Reproduce every line of text in the entries below word for word, leaving out the pictures.

RECORDS FOR THIS EXERCISE:
# # # # #

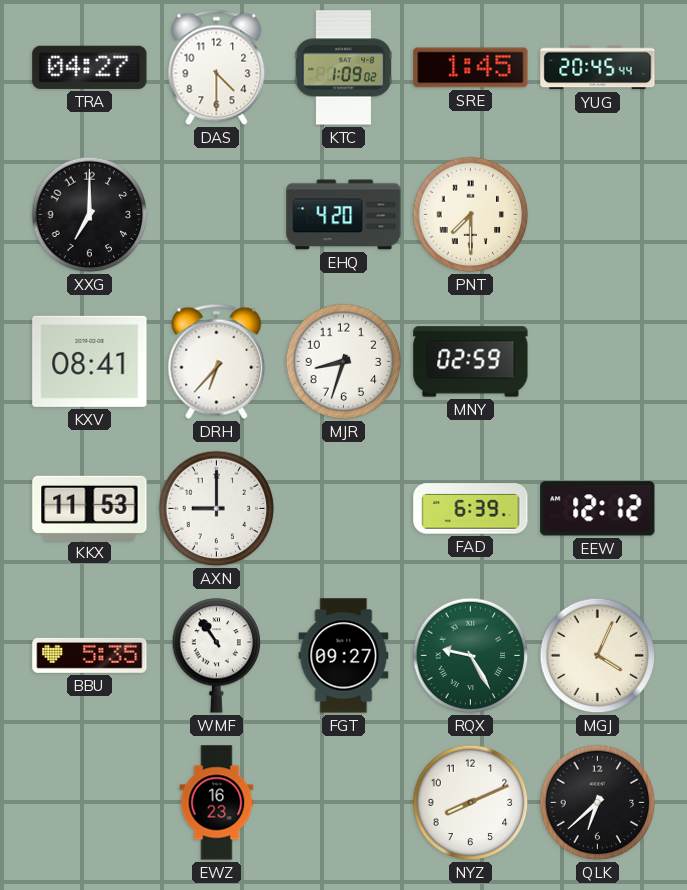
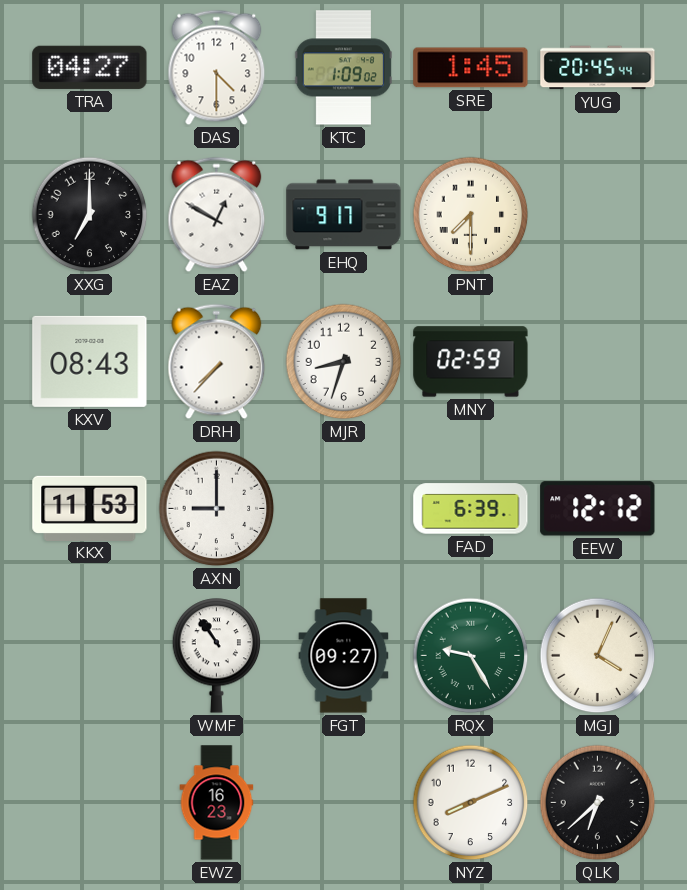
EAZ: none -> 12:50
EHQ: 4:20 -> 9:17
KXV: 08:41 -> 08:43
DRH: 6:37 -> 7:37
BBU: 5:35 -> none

# # # # #

ANSWER:
EAZ: none -> 12:50
EHQ: 4:20 -> 9:17
KXV: 08:41 -> 08:43
DRH: 6:37 -> 7:37
BBU: 5:35 -> none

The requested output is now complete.